▶ Information provided:
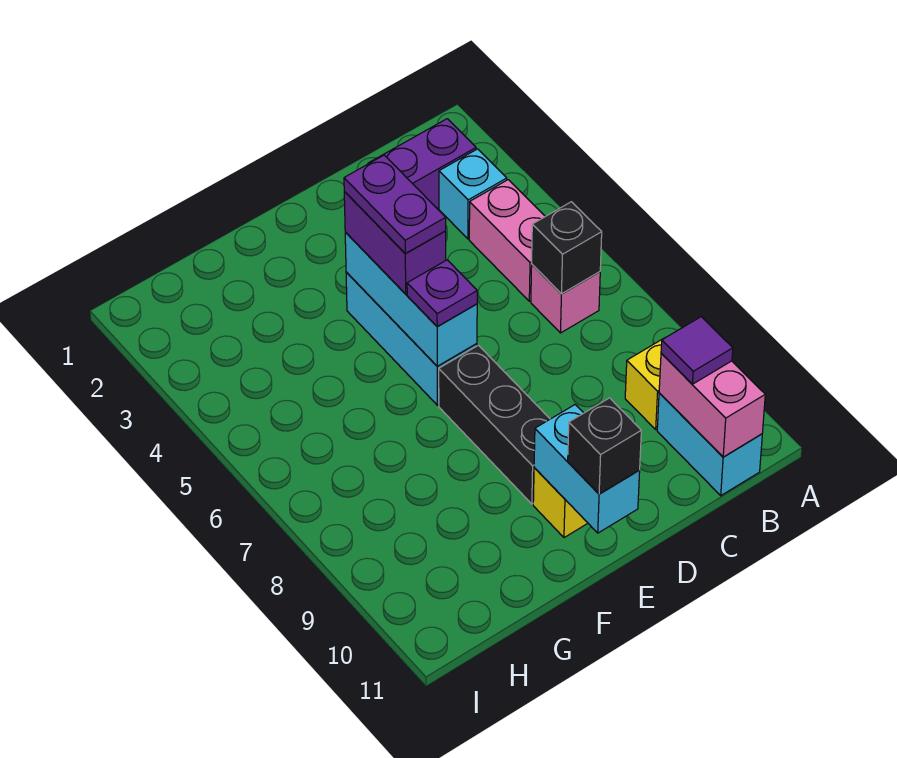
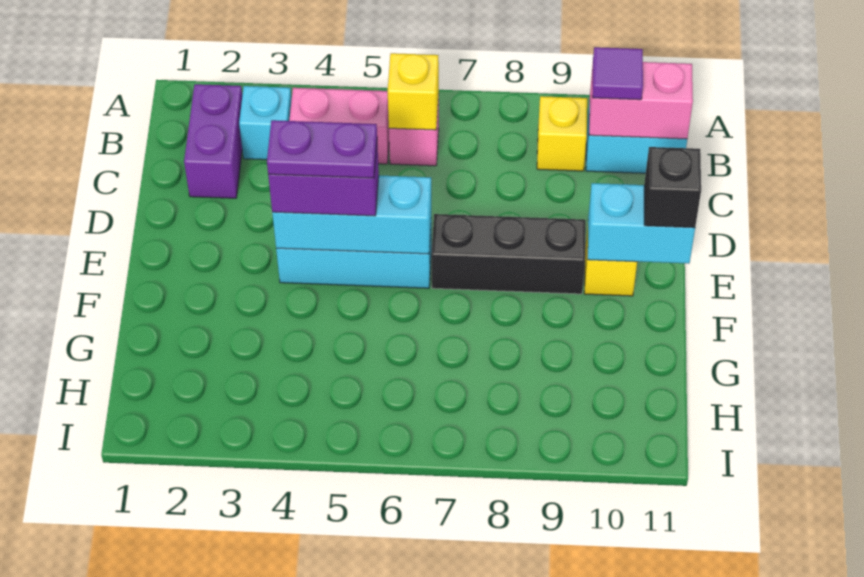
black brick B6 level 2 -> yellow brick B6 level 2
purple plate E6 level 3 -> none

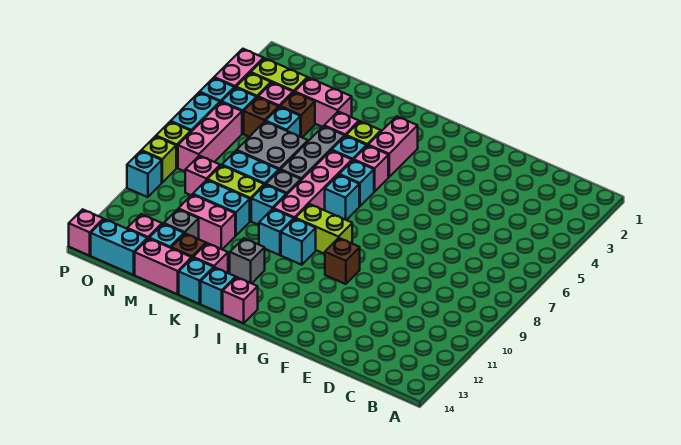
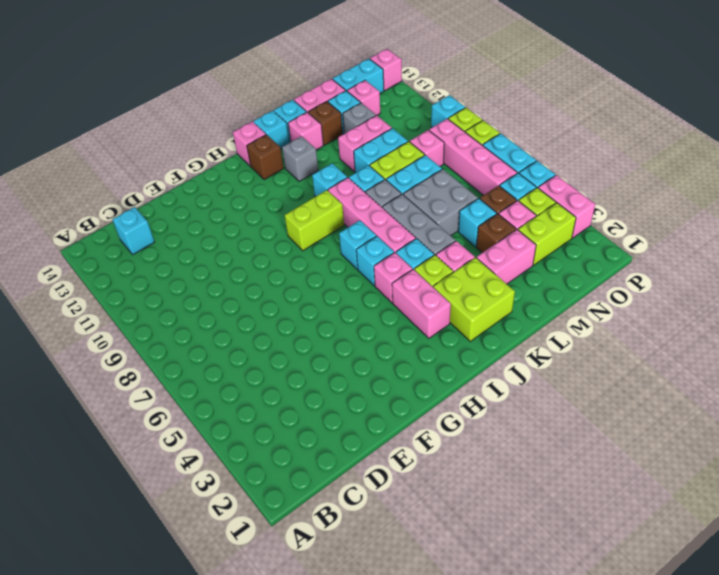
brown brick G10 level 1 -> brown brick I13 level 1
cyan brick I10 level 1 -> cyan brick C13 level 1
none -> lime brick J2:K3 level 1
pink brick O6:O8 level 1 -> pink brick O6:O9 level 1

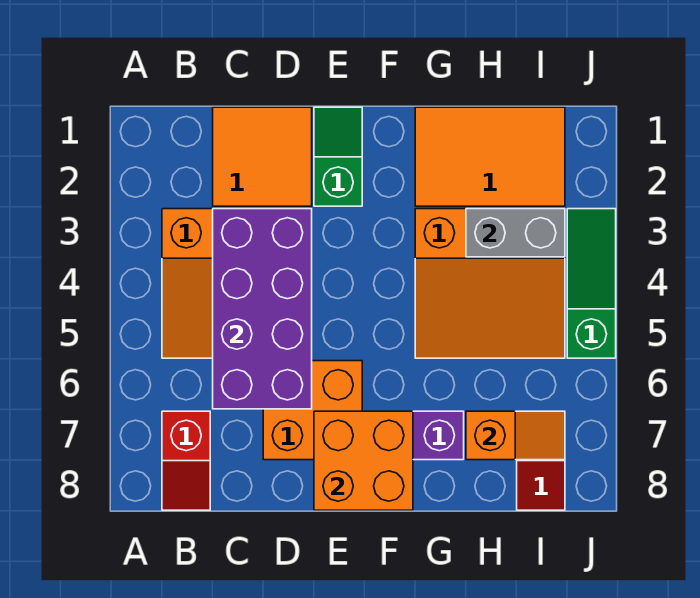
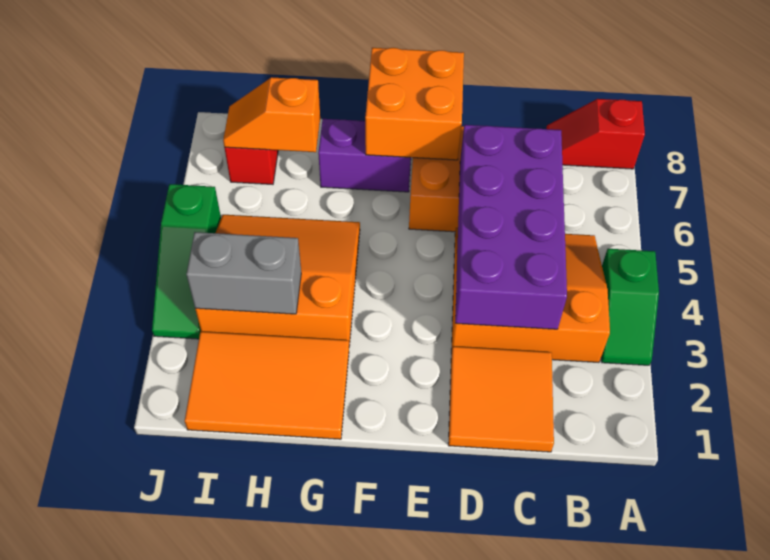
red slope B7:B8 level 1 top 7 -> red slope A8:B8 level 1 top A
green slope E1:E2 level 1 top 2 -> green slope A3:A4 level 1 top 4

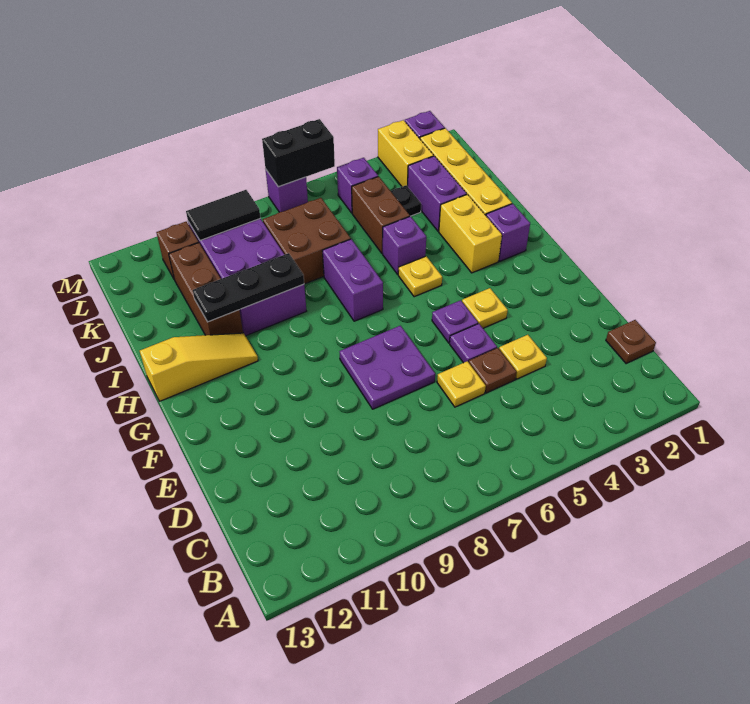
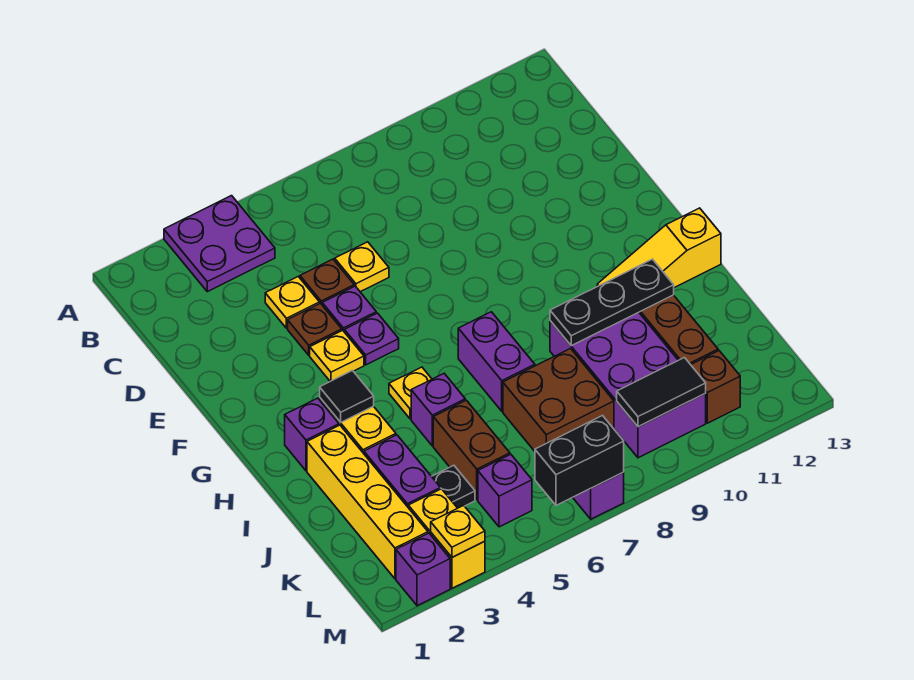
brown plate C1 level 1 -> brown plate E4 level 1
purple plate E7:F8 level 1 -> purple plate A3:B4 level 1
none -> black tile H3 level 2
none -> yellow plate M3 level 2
* * *
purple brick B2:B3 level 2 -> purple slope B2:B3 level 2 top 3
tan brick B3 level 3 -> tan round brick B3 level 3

▶ Brief:
What is the number of lines in the records that contain the word "brown"? Answer with the number and nothing else.

▶ Response to the exercise:
2